* **PROBLEM REQUIREMENTS**: State how many lines of the listing below contain the string "when", with case counting. Reply with the number alone.

╭─ EXERCISE INPUT

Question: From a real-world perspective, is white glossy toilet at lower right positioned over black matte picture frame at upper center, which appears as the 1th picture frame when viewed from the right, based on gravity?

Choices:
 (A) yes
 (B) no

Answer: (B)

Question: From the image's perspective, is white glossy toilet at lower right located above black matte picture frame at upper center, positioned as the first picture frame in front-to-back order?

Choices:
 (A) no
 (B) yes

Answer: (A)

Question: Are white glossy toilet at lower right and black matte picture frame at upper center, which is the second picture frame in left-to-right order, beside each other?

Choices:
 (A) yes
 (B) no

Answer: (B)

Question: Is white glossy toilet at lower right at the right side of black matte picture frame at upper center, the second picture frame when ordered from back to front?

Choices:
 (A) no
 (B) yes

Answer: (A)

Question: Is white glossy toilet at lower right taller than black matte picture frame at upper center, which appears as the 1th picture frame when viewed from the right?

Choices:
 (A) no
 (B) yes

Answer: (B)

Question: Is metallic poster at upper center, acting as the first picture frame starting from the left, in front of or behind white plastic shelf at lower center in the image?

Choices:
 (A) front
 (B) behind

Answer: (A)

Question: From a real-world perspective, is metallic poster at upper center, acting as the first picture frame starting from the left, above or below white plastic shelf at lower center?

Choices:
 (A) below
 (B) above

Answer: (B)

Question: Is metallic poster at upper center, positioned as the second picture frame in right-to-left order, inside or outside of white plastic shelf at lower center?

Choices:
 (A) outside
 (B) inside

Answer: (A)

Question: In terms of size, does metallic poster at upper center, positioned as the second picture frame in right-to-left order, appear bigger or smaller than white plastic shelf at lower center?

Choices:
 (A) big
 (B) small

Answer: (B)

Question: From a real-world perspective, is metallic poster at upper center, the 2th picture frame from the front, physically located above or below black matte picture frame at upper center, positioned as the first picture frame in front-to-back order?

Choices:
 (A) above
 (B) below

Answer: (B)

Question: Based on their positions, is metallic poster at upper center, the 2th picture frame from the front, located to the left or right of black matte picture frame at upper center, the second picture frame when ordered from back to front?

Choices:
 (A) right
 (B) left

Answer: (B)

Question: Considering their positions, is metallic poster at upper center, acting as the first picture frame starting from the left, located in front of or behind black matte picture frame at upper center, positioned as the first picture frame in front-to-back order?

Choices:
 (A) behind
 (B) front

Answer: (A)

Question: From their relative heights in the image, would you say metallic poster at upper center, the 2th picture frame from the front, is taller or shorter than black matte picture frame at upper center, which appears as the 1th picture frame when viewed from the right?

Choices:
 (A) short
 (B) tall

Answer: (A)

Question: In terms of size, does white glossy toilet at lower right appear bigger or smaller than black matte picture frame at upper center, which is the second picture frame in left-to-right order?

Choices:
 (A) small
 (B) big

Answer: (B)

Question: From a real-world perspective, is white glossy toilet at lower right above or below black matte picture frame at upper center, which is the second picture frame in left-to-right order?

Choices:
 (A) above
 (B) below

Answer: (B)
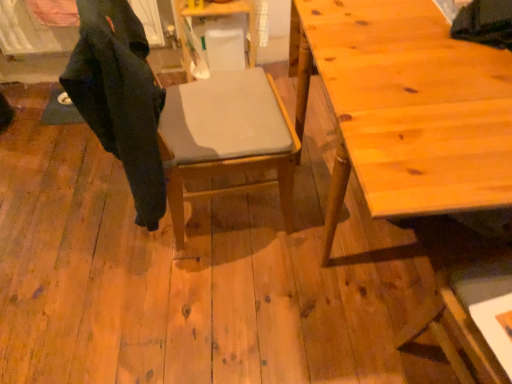
Question: Is wooden table at right, which is the first table in bottom-to-top order, at the right side of matte gray cushion at center?

Choices:
 (A) yes
 (B) no

Answer: (A)

Question: Is wooden table at right, which is counted as the 1th table, starting from the front, wider than matte gray cushion at center?

Choices:
 (A) yes
 (B) no

Answer: (A)

Question: Are wooden table at right, the first table positioned from the right, and matte gray cushion at center far apart?

Choices:
 (A) yes
 (B) no

Answer: (B)

Question: Is wooden table at right, acting as the 2th table starting from the left, thinner than matte gray cushion at center?

Choices:
 (A) yes
 (B) no

Answer: (B)

Question: From a real-world perspective, is wooden table at right, which is the first table in bottom-to-top order, located higher than matte gray cushion at center?

Choices:
 (A) no
 (B) yes

Answer: (A)

Question: From the image's perspective, is wooden table at right, acting as the 2th table starting from the left, above or below matte gray cushion at center?

Choices:
 (A) below
 (B) above

Answer: (A)

Question: From a real-world perspective, relative to matte gray cushion at center, is wooden table at right, acting as the 2th table starting from the left, vertically above or below?

Choices:
 (A) above
 (B) below

Answer: (B)

Question: Looking at their shapes, would you say wooden table at right, the first table positioned from the right, is wider or thinner than matte gray cushion at center?

Choices:
 (A) thin
 (B) wide

Answer: (B)

Question: Would you say wooden table at right, the first table positioned from the right, is to the left or to the right of matte gray cushion at center in the picture?

Choices:
 (A) right
 (B) left

Answer: (A)

Question: From the image's perspective, is dark matte fabric robe at left above or below wooden table at right, which is the first table in bottom-to-top order?

Choices:
 (A) above
 (B) below

Answer: (A)

Question: In terms of size, does dark matte fabric robe at left appear bigger or smaller than wooden table at right, the first table positioned from the right?

Choices:
 (A) big
 (B) small

Answer: (B)

Question: Considering the positions of dark matte fabric robe at left and wooden table at right, the 2th table positioned from the top, in the image, is dark matte fabric robe at left wider or thinner than wooden table at right, the 2th table positioned from the top,?

Choices:
 (A) thin
 (B) wide

Answer: (A)

Question: Do you think dark matte fabric robe at left is within wooden table at right, the 2th table positioned from the top, or outside of it?

Choices:
 (A) inside
 (B) outside

Answer: (B)

Question: From their relative heights in the image, would you say wooden table at center, which is the second table in bottom-to-top order, is taller or shorter than wooden table at right, which is counted as the 2th table, starting from the back?

Choices:
 (A) tall
 (B) short

Answer: (B)

Question: From a real-world perspective, is wooden table at center, acting as the 2th table starting from the front, positioned above or below wooden table at right, the first table positioned from the right?

Choices:
 (A) below
 (B) above

Answer: (A)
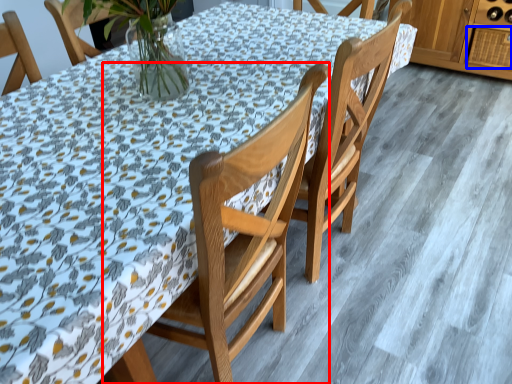
Question: Among these objects, which one is nearest to the camera, chair (highlighted by a red box) or drawer (highlighted by a blue box)?

Choices:
 (A) chair
 (B) drawer

Answer: (A)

╰─

* **SOLVED EXERCISE**: 5